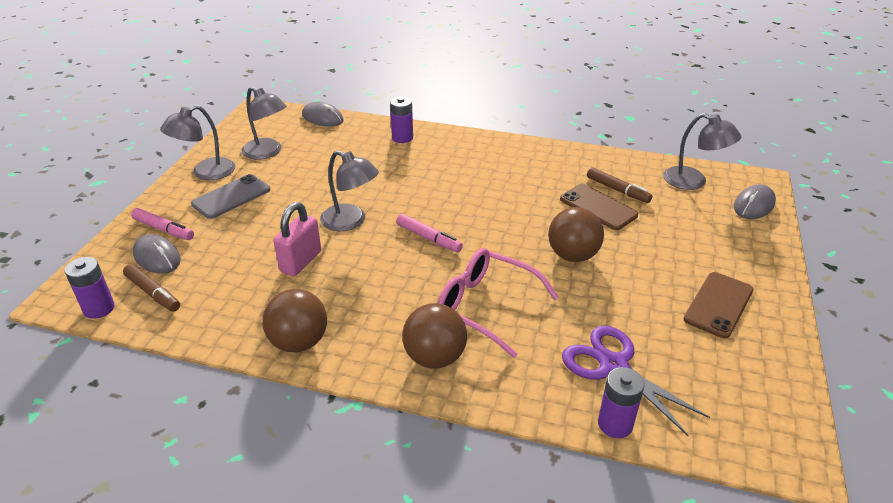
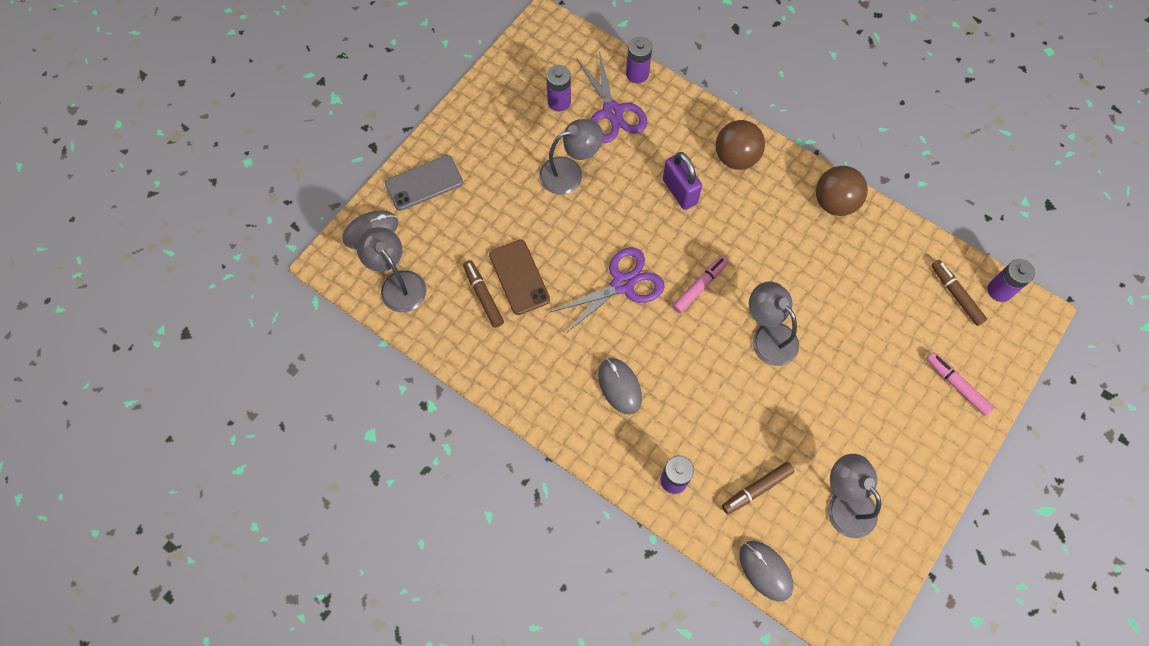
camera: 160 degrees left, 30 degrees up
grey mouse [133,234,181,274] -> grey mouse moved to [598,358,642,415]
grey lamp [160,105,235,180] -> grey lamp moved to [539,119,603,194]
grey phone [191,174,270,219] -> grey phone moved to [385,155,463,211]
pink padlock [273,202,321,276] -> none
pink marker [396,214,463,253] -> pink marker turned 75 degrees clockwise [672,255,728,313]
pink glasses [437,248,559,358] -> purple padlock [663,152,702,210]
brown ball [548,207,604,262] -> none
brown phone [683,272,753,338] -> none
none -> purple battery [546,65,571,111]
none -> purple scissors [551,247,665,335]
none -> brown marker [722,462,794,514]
* * *
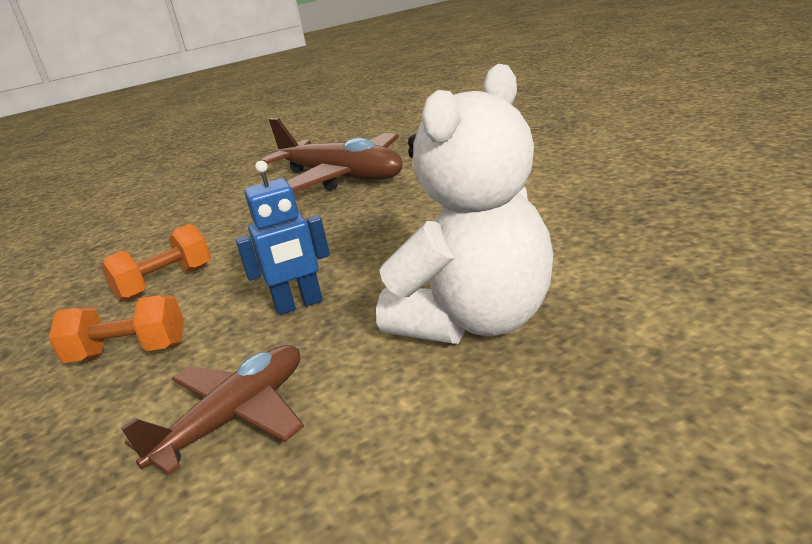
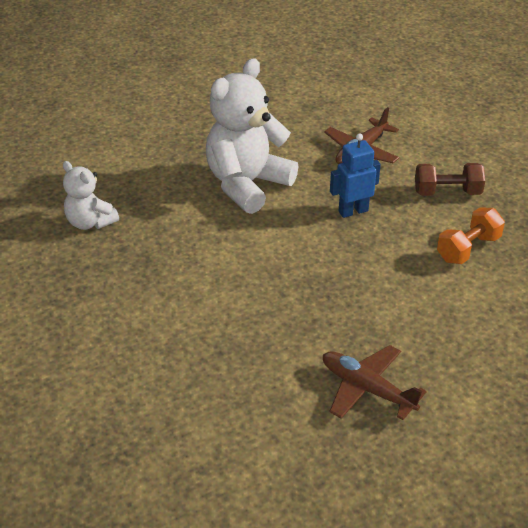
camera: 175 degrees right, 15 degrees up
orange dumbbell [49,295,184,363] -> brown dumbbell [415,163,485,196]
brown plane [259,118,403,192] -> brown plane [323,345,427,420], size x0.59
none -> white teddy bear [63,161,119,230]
==
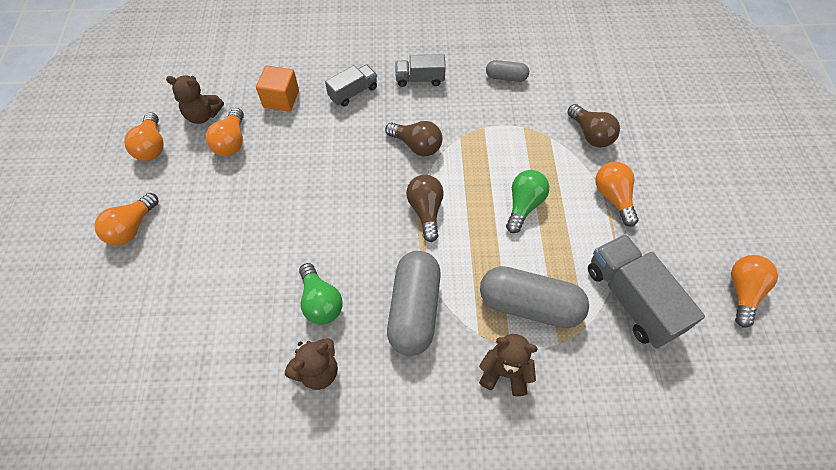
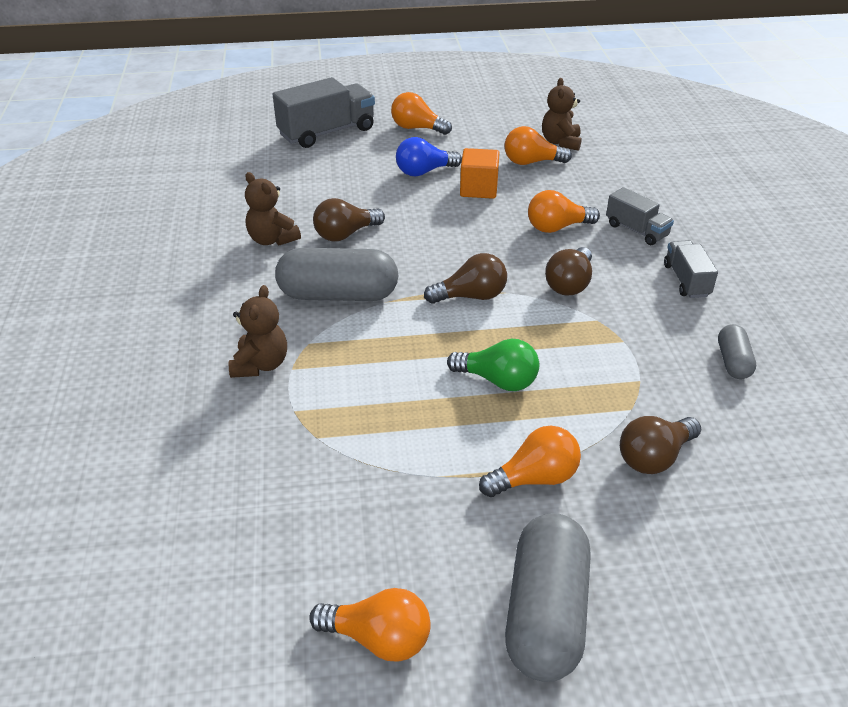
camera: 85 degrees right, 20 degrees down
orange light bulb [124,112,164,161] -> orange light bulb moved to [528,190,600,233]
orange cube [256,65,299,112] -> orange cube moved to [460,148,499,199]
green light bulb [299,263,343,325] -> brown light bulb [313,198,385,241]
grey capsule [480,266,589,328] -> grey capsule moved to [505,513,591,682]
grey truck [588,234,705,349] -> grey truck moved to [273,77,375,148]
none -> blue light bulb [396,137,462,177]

> **Work item**
Say how many lines in the listing above include "camera". Give nothing but the number.

> **Your solution**
3